[Source data]:
────

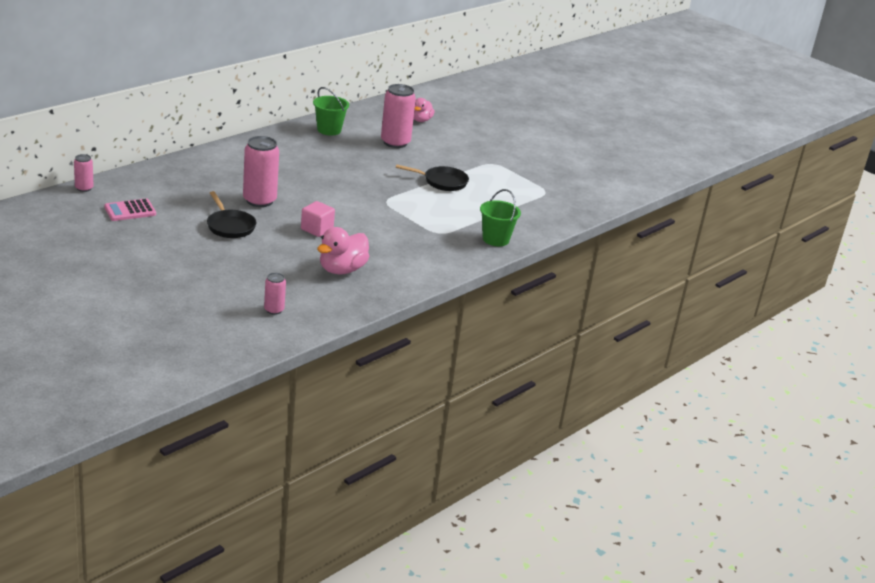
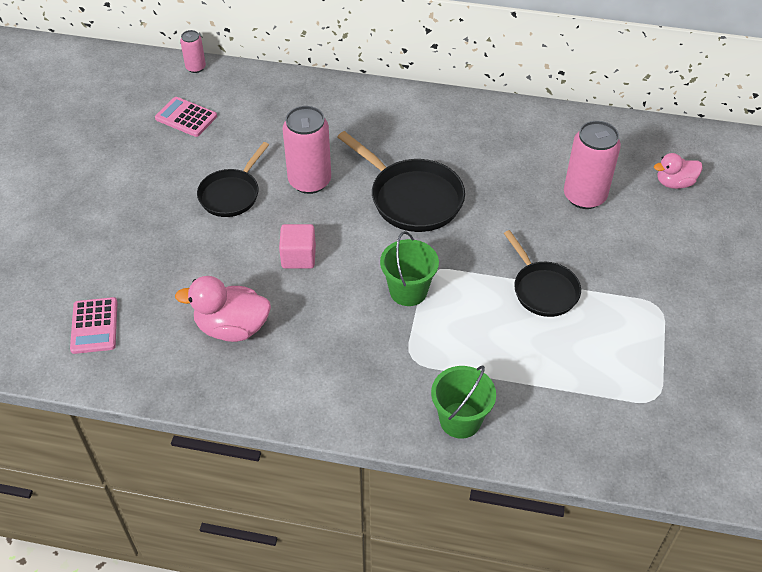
camera: 60 degrees right, 20 degrees up
(274, 310) = (94, 326): pink can -> pink calculator
(323, 181) = (412, 198): none -> black pan
(329, 130) = (537, 133): green bucket -> green bucket (408, 291)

────

Each line above should be returned exactly as written, apart from any pictures.

[Task result]:
camera: 60 degrees right, 20 degrees up
(274, 310) = (94, 326): pink can -> pink calculator
(323, 181) = (412, 198): none -> black pan
(329, 130) = (537, 133): green bucket -> green bucket (408, 291)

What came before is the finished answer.